▶ Brief
When you reproduce these records, keep every word exactly and drop the images.

[Items from a data source]
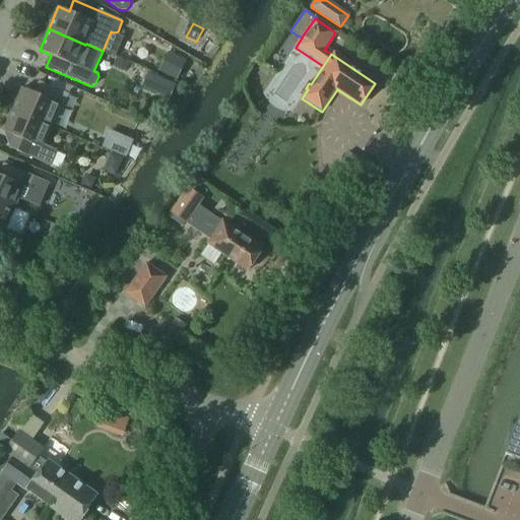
[(118,58),(114,65),(126,70),(129,63),(118,58)]
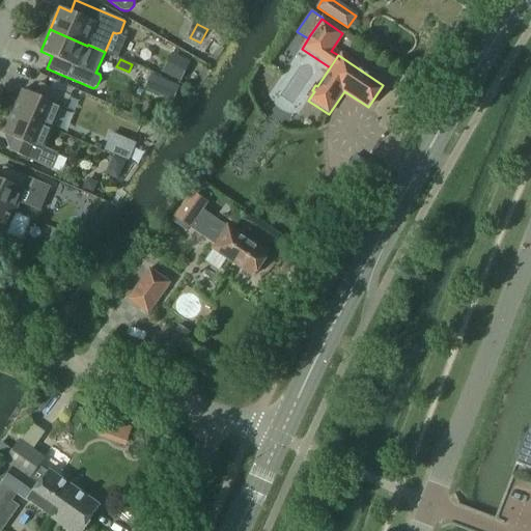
[(180,82),(187,68),(169,60),(162,73),(180,82)]
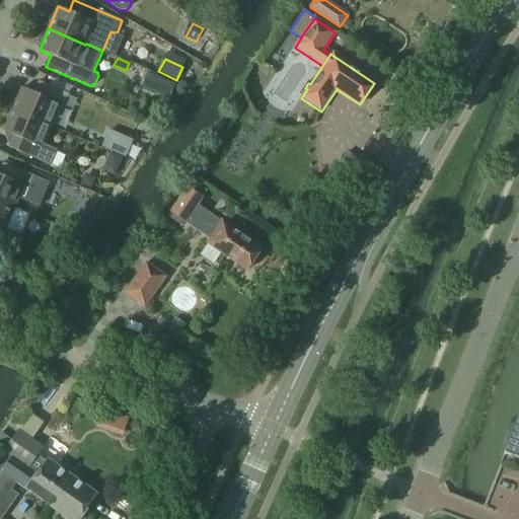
[(141,86),(155,93),(162,78),(147,72),(141,86)]
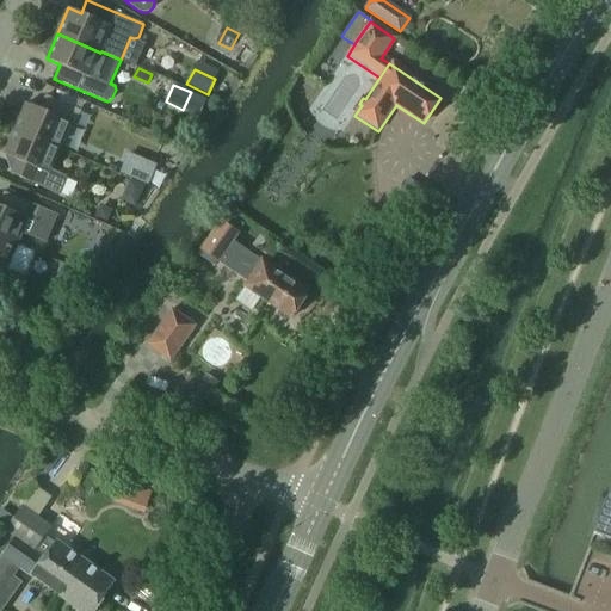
[(60,148),(61,144),(71,124),(75,127),(81,111),(45,96),(41,109),(28,104),(16,129),(60,148)]
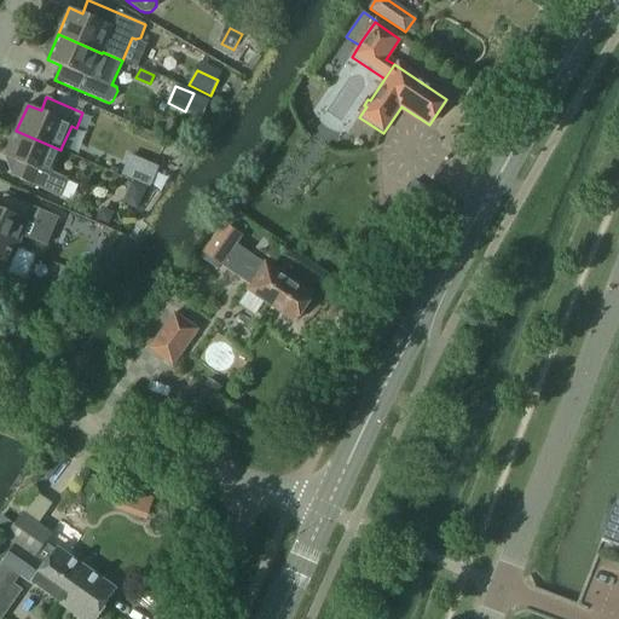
[(61,150),(16,131),(5,157),(18,162),(12,177),(61,197),(69,179),(51,172),(61,150)]
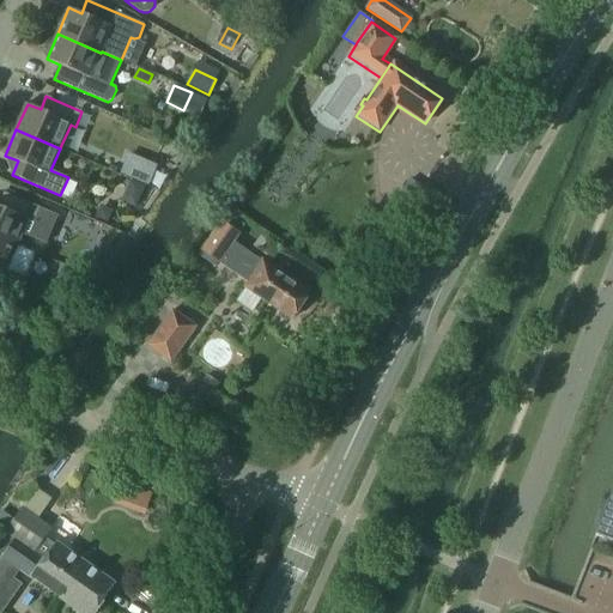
[(125,157),(117,174),(146,186),(153,169),(125,157)]
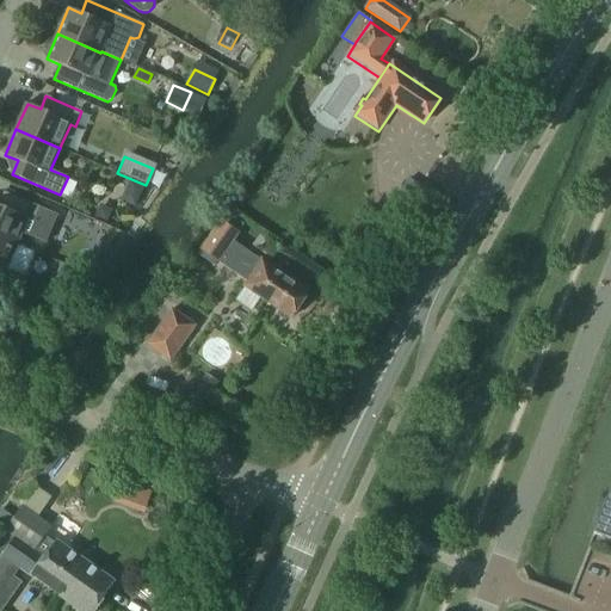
[(0,236),(18,245),(23,233),(45,242),(57,216),(60,217),(60,216),(4,192),(0,201),(0,236)]
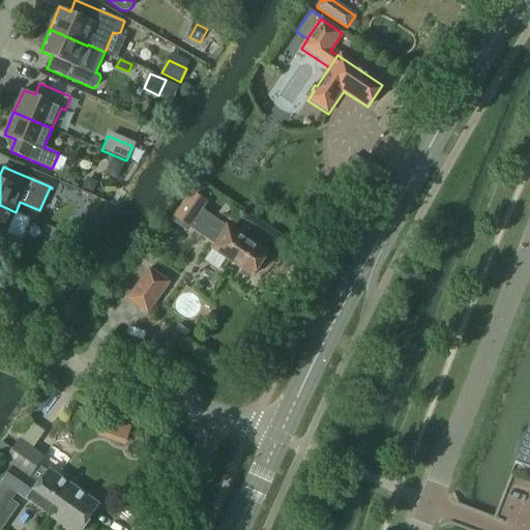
[(97,182),(91,179),(86,181),(84,187),(93,192),(97,182)]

▶ Exercise output
[(118,58),(114,65),(126,70),(129,63),(118,58)]
[(180,82),(187,68),(169,60),(162,73),(180,82)]
[(141,86),(155,93),(162,78),(147,72),(141,86)]
[(60,148),(61,144),(71,124),(75,127),(81,111),(45,96),(41,109),(28,104),(16,129),(60,148)]
[(61,150),(16,131),(5,157),(18,162),(12,177),(61,197),(69,179),(51,172),(61,150)]
[(125,157),(117,174),(146,186),(153,169),(125,157)]
[(0,236),(18,245),(23,233),(45,242),(57,216),(60,217),(60,216),(4,192),(0,201),(0,236)]
[(97,182),(91,179),(86,181),(84,187),(93,192),(97,182)]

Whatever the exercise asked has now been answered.